### [Exercise prompt]
Report back the lines in this listing that carry the string "test".

[[ Material provided, beginning ]]

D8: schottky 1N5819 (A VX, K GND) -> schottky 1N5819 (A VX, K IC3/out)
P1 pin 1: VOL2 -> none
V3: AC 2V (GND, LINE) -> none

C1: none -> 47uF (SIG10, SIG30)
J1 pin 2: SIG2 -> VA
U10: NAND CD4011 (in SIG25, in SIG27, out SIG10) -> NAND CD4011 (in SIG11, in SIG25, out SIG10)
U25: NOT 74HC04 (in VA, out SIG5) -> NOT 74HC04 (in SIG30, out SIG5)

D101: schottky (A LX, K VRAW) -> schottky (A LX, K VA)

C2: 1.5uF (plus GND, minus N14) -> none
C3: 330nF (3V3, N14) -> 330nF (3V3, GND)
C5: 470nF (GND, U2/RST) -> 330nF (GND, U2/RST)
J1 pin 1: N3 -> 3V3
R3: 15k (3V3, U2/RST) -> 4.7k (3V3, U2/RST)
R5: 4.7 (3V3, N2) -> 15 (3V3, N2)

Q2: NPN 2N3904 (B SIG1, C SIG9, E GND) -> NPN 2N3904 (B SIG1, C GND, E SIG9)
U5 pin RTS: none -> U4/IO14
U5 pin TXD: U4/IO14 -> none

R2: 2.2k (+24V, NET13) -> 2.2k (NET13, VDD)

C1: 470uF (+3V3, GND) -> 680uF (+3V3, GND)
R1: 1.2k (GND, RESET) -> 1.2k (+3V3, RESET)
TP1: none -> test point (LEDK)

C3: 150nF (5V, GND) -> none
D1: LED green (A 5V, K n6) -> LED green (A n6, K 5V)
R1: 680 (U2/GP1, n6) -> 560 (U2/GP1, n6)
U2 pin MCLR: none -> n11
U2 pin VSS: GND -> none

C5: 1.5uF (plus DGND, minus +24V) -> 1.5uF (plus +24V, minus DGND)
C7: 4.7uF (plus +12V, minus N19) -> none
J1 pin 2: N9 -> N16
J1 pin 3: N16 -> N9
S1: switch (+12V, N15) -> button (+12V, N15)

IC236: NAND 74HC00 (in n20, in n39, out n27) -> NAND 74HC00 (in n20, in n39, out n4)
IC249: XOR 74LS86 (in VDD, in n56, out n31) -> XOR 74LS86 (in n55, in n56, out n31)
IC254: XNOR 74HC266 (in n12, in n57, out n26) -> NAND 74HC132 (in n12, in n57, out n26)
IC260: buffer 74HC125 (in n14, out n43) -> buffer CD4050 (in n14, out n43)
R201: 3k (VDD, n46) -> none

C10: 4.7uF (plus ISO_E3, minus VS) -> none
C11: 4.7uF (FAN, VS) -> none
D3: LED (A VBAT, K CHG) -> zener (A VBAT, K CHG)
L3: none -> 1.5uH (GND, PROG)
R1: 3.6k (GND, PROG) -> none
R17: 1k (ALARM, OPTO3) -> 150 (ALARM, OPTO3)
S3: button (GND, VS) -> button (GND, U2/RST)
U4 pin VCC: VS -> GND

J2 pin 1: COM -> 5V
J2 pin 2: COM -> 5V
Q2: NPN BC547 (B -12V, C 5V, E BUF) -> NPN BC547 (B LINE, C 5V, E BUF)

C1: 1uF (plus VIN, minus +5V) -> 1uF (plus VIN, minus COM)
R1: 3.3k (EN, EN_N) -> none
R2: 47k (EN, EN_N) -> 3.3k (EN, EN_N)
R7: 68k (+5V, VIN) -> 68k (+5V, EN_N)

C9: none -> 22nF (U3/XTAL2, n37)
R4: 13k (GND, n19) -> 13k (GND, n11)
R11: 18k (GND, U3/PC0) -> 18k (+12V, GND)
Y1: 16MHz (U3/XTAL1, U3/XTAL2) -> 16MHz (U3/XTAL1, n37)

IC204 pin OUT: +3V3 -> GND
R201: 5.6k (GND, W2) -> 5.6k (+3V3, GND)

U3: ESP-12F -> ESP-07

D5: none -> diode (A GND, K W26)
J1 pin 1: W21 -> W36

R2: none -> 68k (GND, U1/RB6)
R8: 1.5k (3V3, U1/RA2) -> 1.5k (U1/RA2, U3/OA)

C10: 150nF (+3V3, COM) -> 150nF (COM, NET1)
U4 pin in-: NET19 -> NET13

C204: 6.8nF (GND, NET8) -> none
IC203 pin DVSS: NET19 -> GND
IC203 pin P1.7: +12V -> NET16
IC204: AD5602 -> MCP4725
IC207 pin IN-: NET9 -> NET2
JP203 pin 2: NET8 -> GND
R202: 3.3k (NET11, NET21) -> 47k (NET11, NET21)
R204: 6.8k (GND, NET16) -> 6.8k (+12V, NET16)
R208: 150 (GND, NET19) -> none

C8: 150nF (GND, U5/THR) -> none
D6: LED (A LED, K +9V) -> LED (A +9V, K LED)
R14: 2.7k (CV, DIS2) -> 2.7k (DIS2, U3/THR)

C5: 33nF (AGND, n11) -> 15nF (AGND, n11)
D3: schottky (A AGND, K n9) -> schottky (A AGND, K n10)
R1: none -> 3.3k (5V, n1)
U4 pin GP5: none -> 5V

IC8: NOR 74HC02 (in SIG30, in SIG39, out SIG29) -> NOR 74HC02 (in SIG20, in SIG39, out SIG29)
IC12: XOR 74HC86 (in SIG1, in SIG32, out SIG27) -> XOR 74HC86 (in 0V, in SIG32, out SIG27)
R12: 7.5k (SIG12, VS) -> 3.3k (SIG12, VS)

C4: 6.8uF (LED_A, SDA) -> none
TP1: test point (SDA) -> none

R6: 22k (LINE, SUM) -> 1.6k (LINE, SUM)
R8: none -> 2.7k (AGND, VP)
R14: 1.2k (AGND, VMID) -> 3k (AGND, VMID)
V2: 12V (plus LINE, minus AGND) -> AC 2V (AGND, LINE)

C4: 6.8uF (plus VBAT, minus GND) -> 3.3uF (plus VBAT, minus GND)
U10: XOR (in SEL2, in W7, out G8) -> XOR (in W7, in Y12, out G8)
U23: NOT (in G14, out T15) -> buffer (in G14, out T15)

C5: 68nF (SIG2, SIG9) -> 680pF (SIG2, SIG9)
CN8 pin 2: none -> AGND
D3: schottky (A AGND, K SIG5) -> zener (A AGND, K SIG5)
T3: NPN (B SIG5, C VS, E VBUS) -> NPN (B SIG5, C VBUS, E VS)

[[ Material provided, end ]]

### [Response to the task]
TP1: none -> test point (LEDK)
TP1: test point (SDA) -> none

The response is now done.